* **TASK DESCRIPTION**:
Find the number of lines containing the string "orange" in the data. Answer with the number by itself.
Segment Open
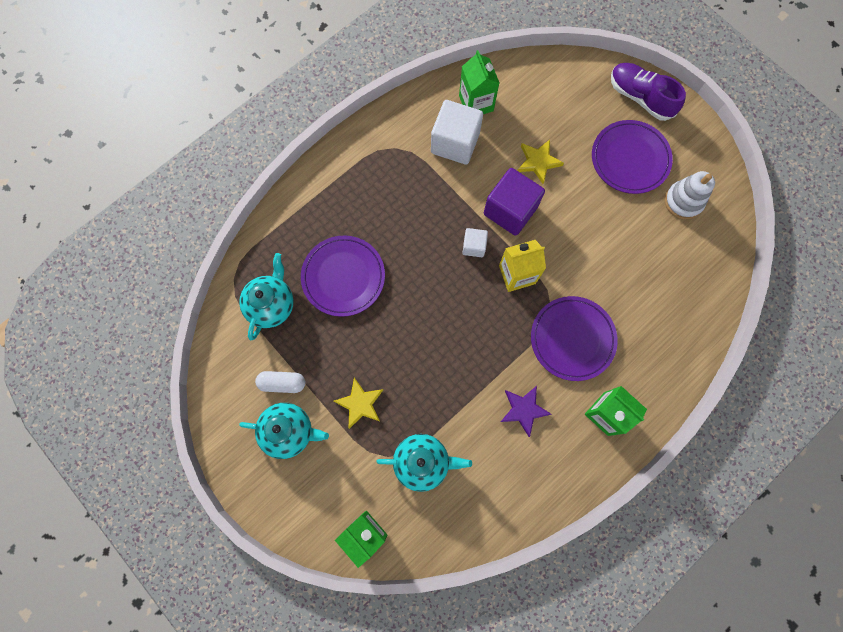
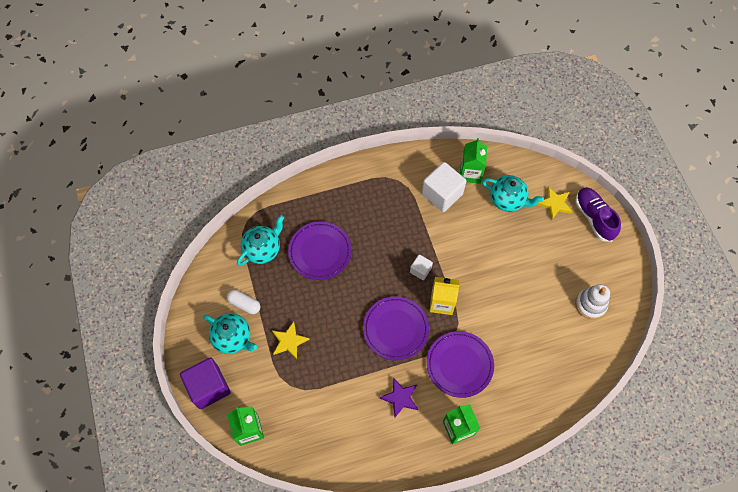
camera: 25 degrees right, 10 degrees down
(422, 462) = (312, 400): turquoise teapot -> turquoise teapot (508, 200)
(510, 210) = (458, 257): purple cube -> purple cube (209, 387)
(538, 162) = (495, 232): yellow star -> yellow star (554, 204)
(630, 159) = (564, 257): purple plate -> purple plate (395, 329)

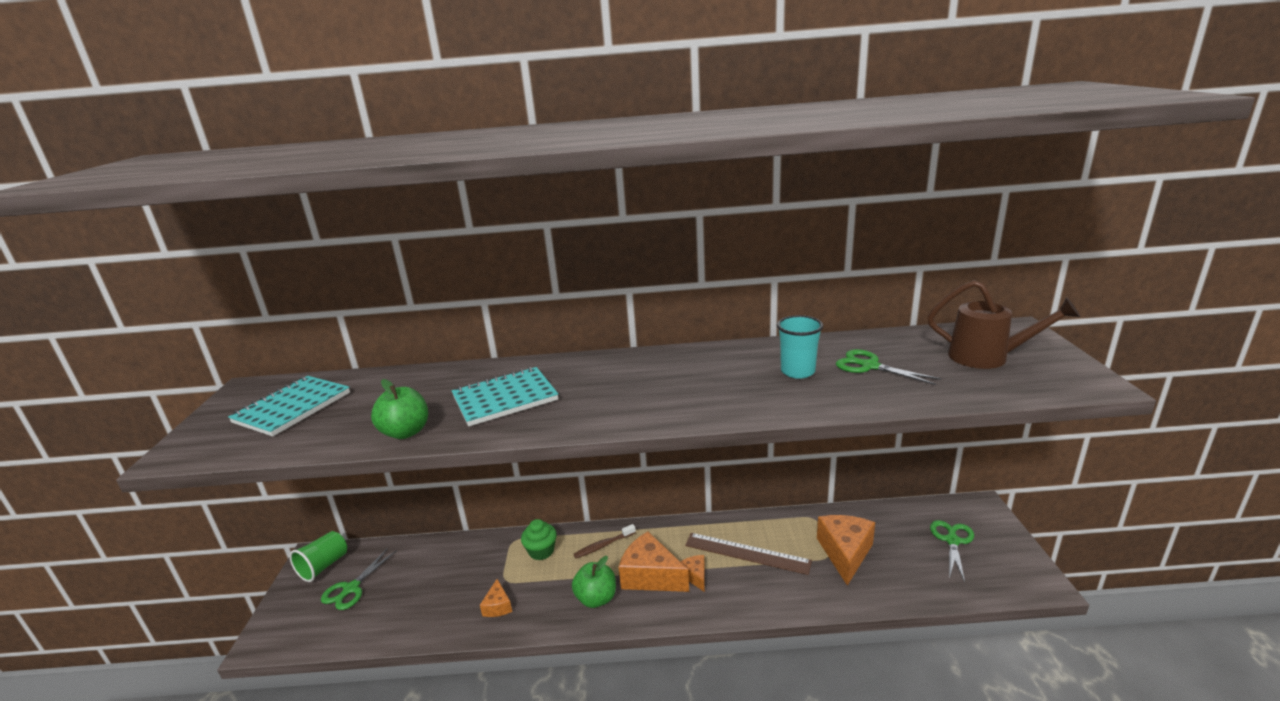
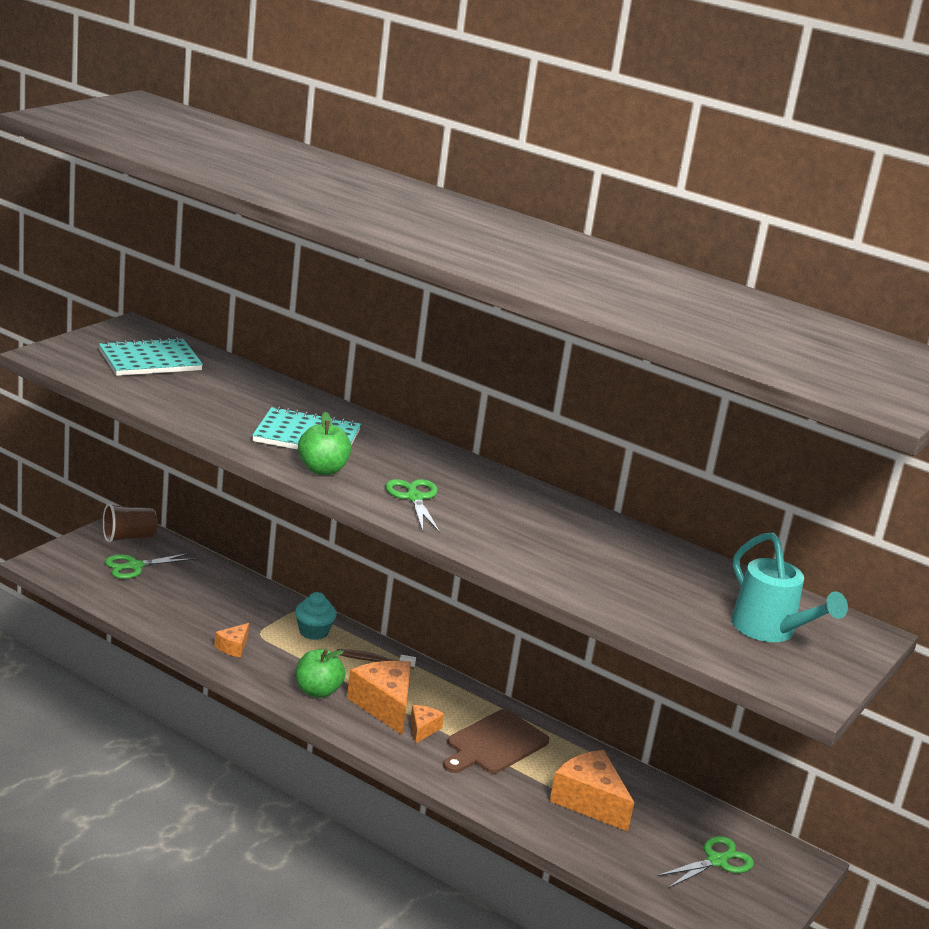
camera: 30 degrees right, 0 degrees up
(324, 566) = (128, 537): green cup -> brown cup
(406, 432) = (206, 421): green apple -> green apple (322, 470)
(541, 551) = (313, 632): green cupcake -> turquoise cupcake
(746, 553) = (495, 744): brown ruler -> brown cutting board
(797, 371) = (573, 545): turquoise cup -> none
(845, 553) = (589, 801): orange cheese -> orange cheese turned 90 degrees counterclockwise
(869, 366) = (645, 576): green scissors -> green scissors (414, 497)
(987, 357) = (770, 630): brown watering can -> turquoise watering can

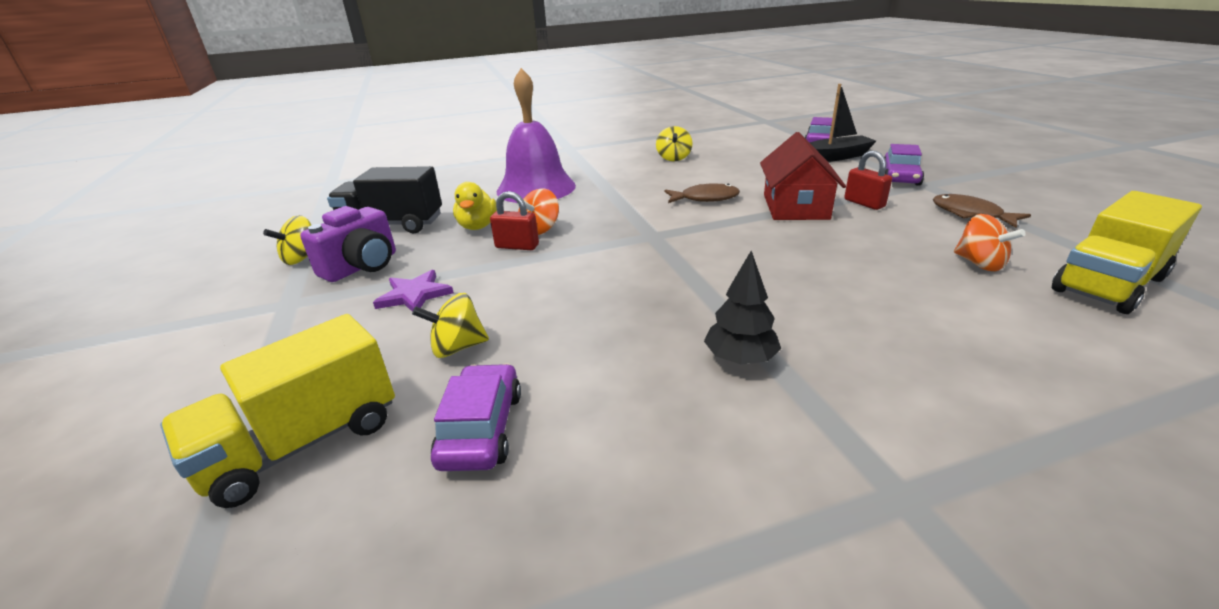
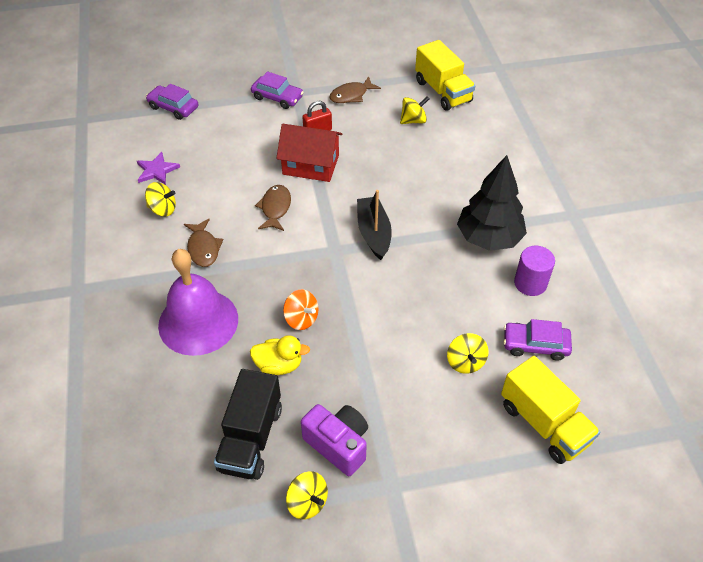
camera: 85 degrees left, 20 degrees up
(414, 295) = (395, 396): purple star -> purple star (157, 170)
(517, 246) = (329, 335): red padlock -> none
(630, 178) = (203, 248): none -> brown fish
(639, 418) = (530, 283): none -> purple cylinder
(740, 359) = (489, 238): black tree -> black tree, size x1.83
(835, 157) = (217, 112): black boat -> black boat (373, 233)
(979, 263) = (413, 120): orange spinning top -> yellow spinning top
Segment Closed
* **SOLUTION FOR THIS EXERCISE**:
2